## Exercise goal
Extract each line of the records below that contains the word "green".

## Dataset entries
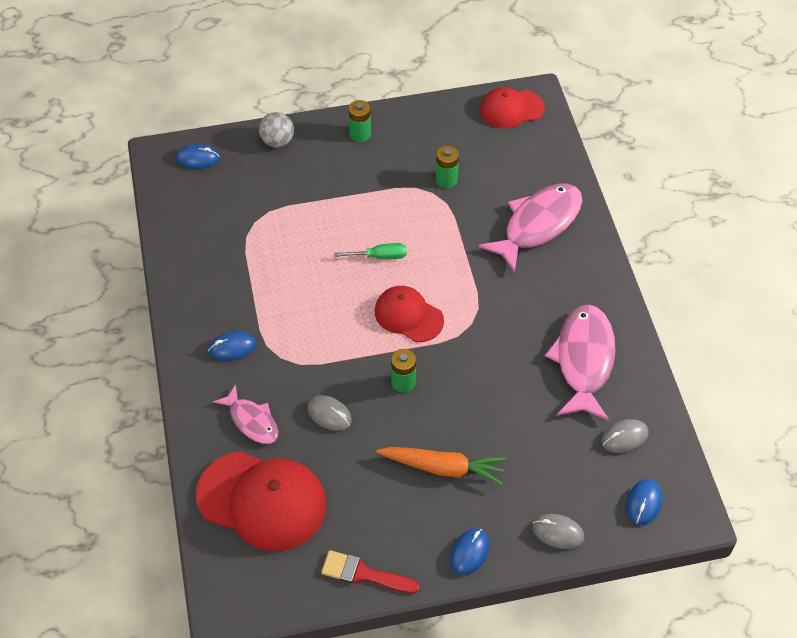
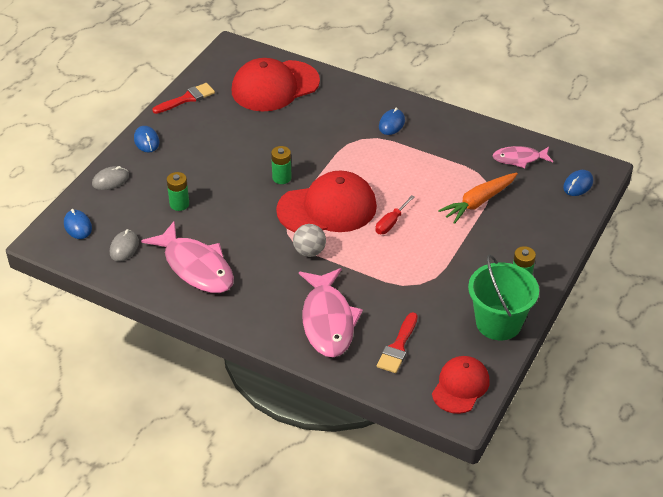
camera: 130 degrees right, 10 degrees down
(252, 421) = (330, 106): pink fish -> pink fish (519, 159)
(277, 141) = (556, 232): grey ball -> grey ball (309, 251)
(329, 414) = (297, 137): grey mouse -> none
(379, 256) = (391, 223): green screwdriver -> red screwdriver
(408, 315) = (327, 208): red cap -> red cap, size x1.66
(423, 122) = (498, 323): none -> green bucket
(443, 468) = (206, 160): orange carrot -> orange carrot (478, 202)
(446, 180) = (424, 298): green battery -> green battery (179, 204)
(515, 165) = (398, 347): none -> red brush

## Reply
(379, 256) = (391, 223): green screwdriver -> red screwdriver
(423, 122) = (498, 323): none -> green bucket
(446, 180) = (424, 298): green battery -> green battery (179, 204)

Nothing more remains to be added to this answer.